• Exercise requirements: Exact copy, no pictures: set down every entry below as written.

• Data to use:
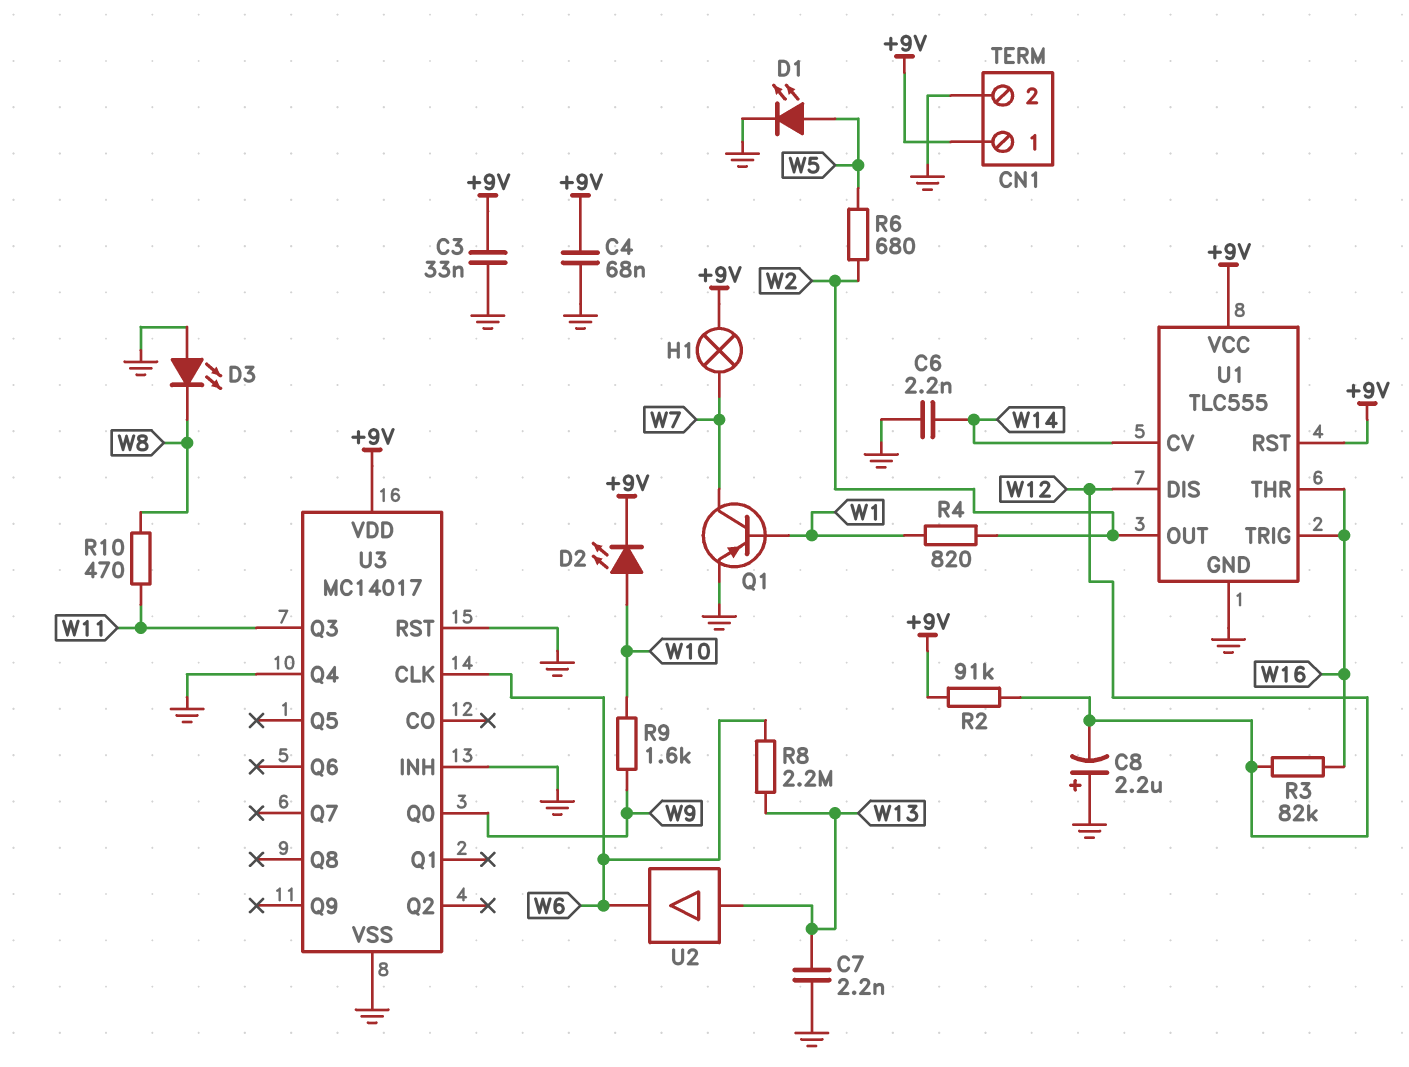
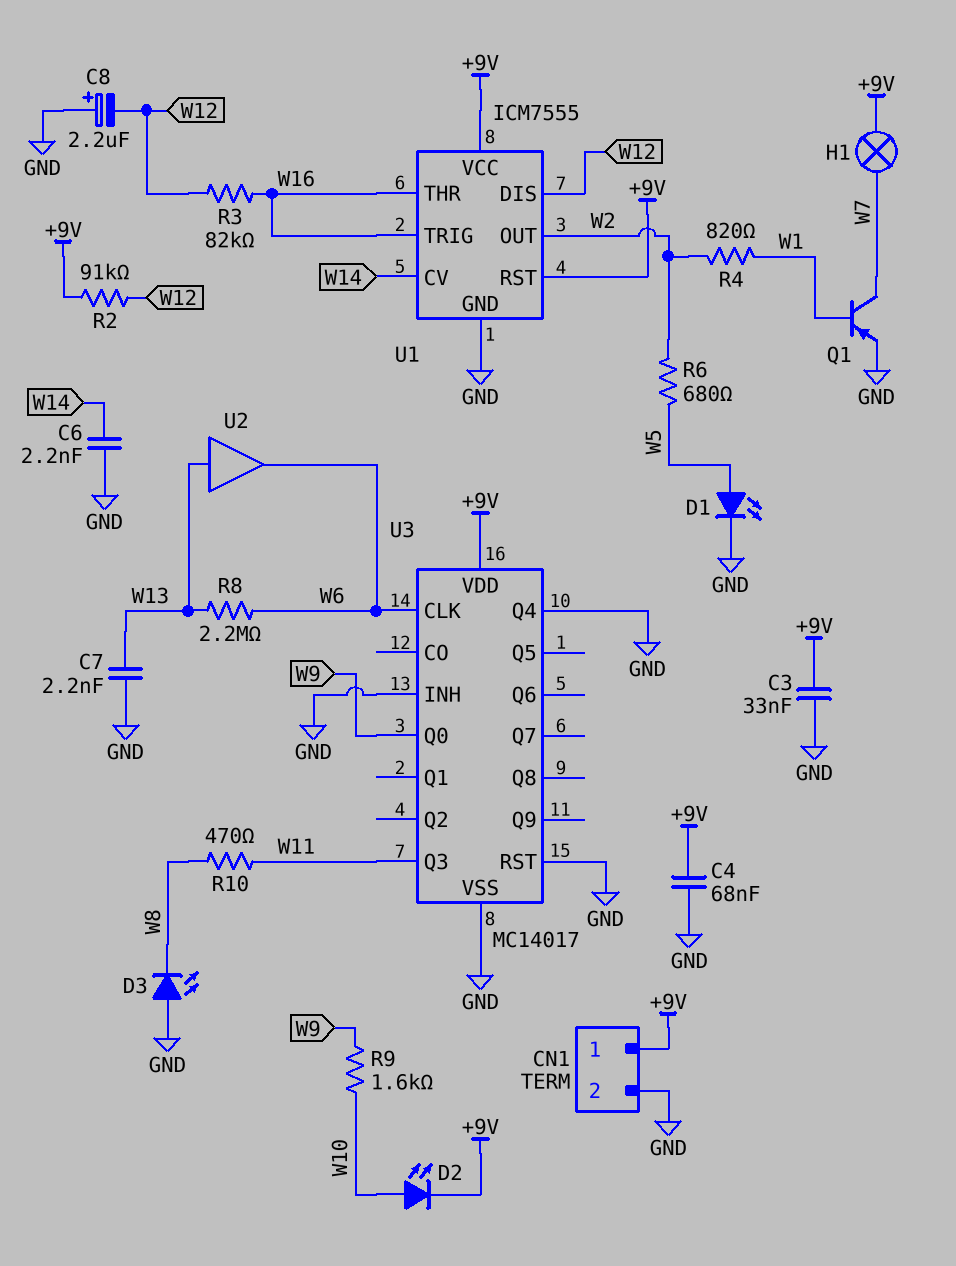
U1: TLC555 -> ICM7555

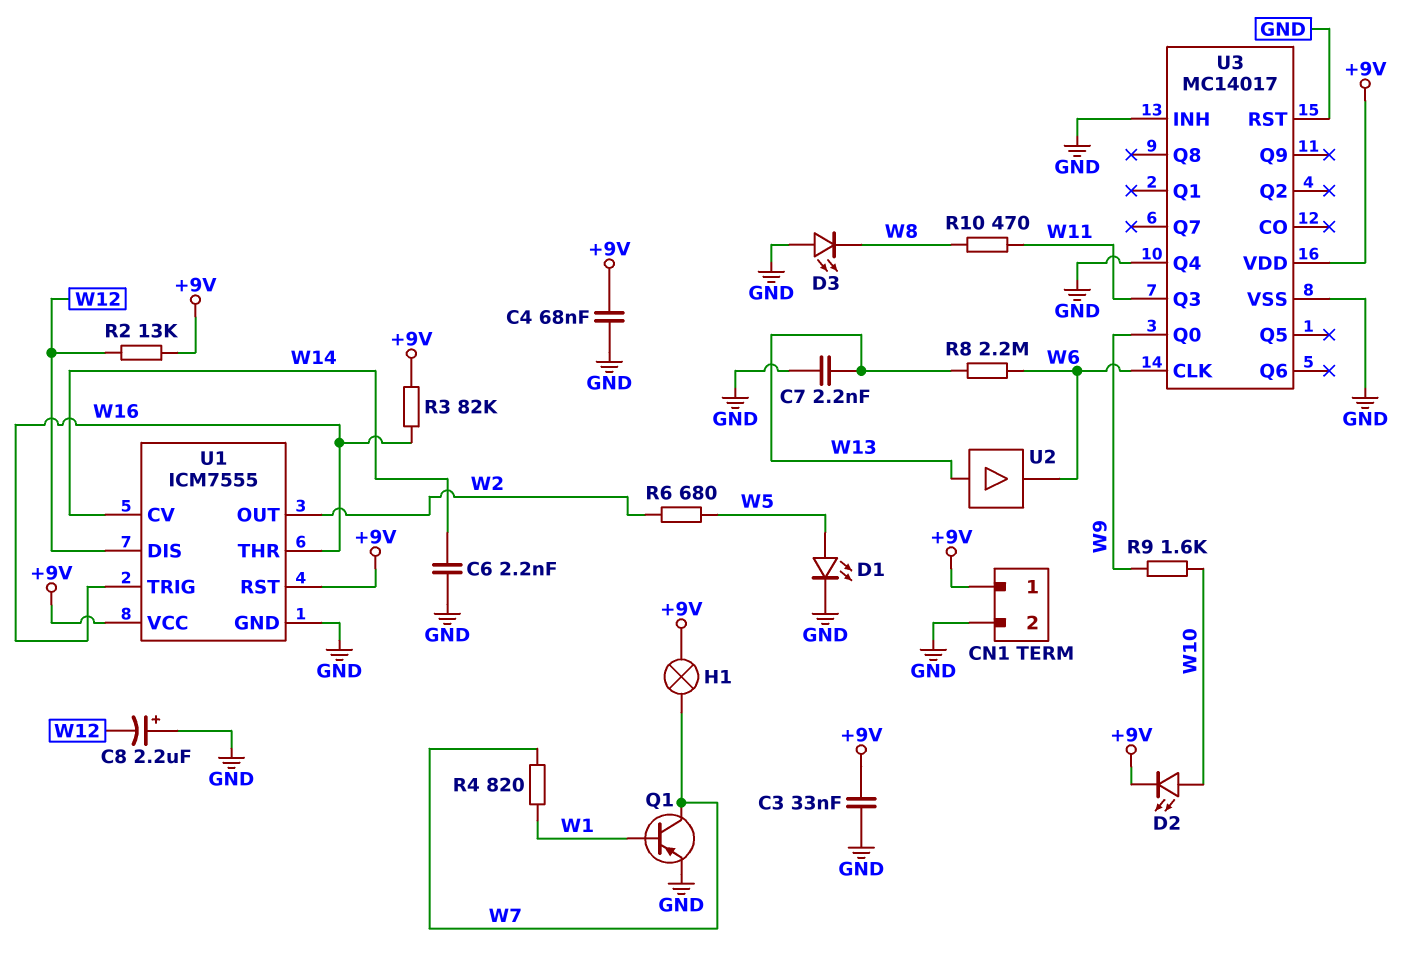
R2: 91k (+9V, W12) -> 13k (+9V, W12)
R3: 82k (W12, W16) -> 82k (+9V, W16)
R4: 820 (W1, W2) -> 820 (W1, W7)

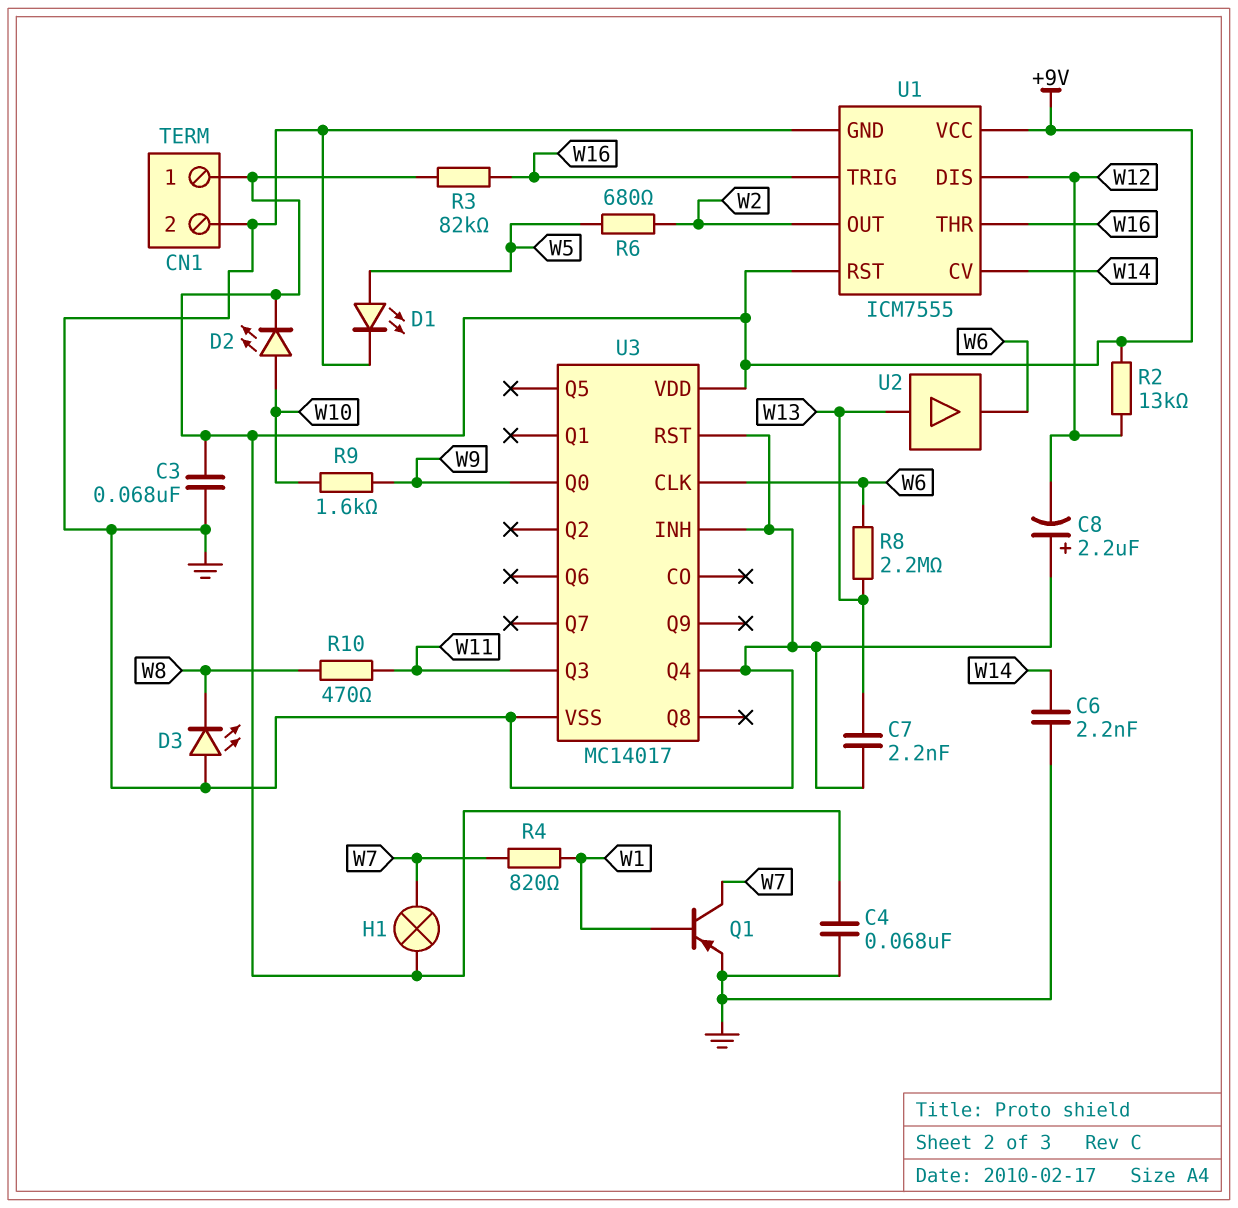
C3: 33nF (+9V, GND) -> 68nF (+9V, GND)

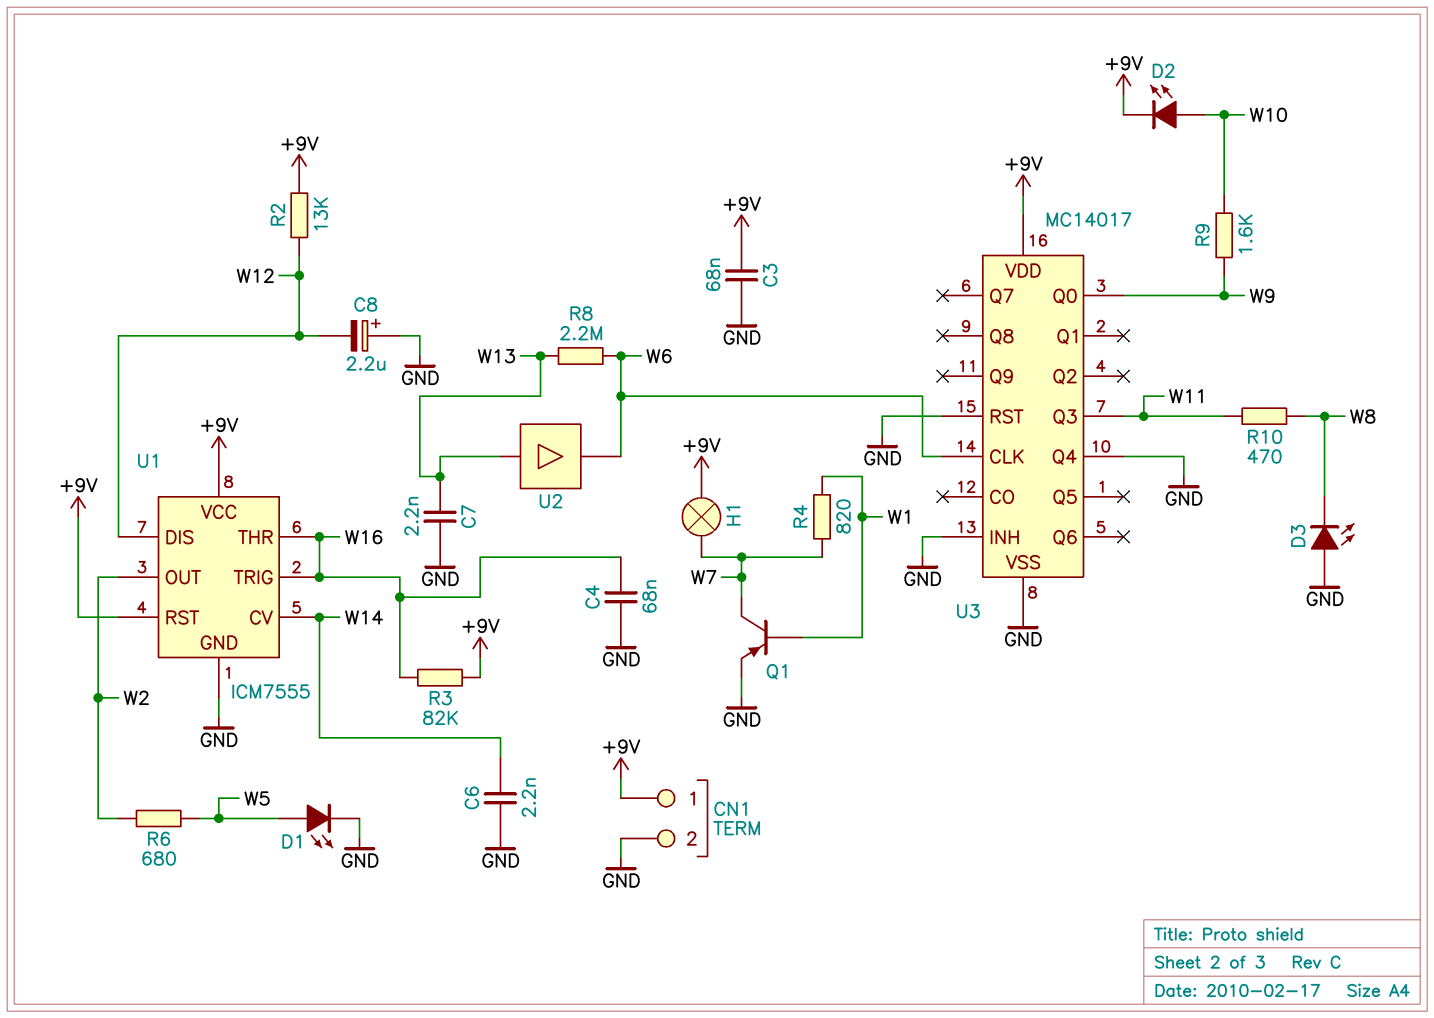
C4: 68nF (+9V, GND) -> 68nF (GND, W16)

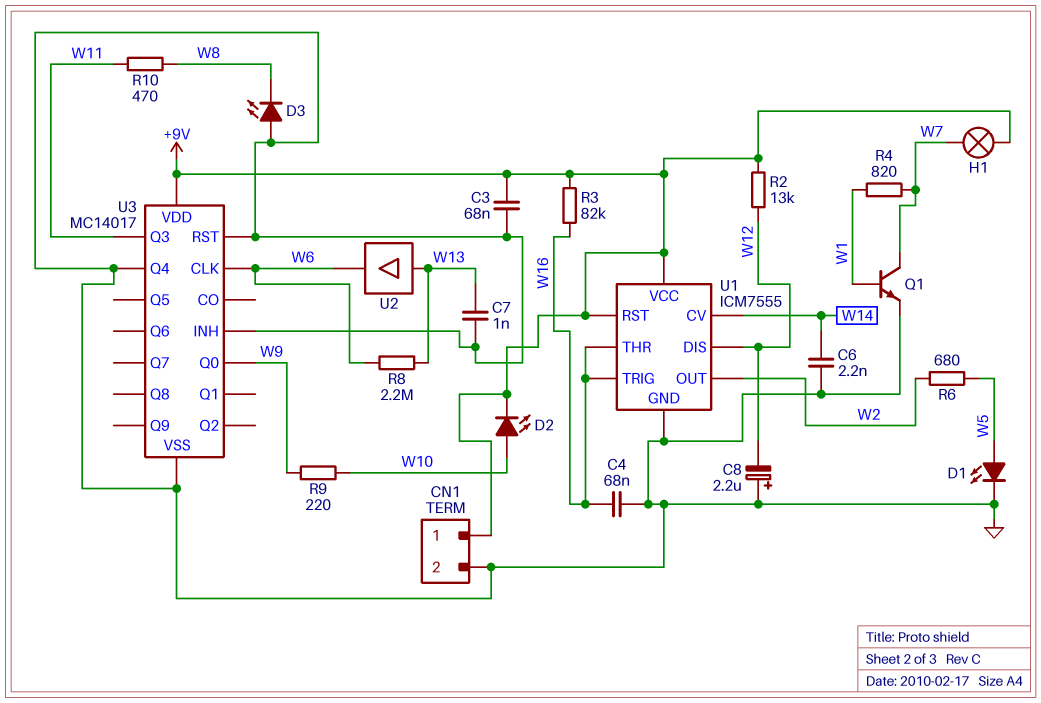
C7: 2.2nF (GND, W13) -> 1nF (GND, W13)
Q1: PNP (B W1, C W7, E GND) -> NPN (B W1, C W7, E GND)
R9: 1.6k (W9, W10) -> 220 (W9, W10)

• Your response:
U1: TLC555 -> ICM7555

R2: 91k (+9V, W12) -> 13k (+9V, W12)
R3: 82k (W12, W16) -> 82k (+9V, W16)
R4: 820 (W1, W2) -> 820 (W1, W7)

C3: 33nF (+9V, GND) -> 68nF (+9V, GND)

C4: 68nF (+9V, GND) -> 68nF (GND, W16)

C7: 2.2nF (GND, W13) -> 1nF (GND, W13)
Q1: PNP (B W1, C W7, E GND) -> NPN (B W1, C W7, E GND)
R9: 1.6k (W9, W10) -> 220 (W9, W10)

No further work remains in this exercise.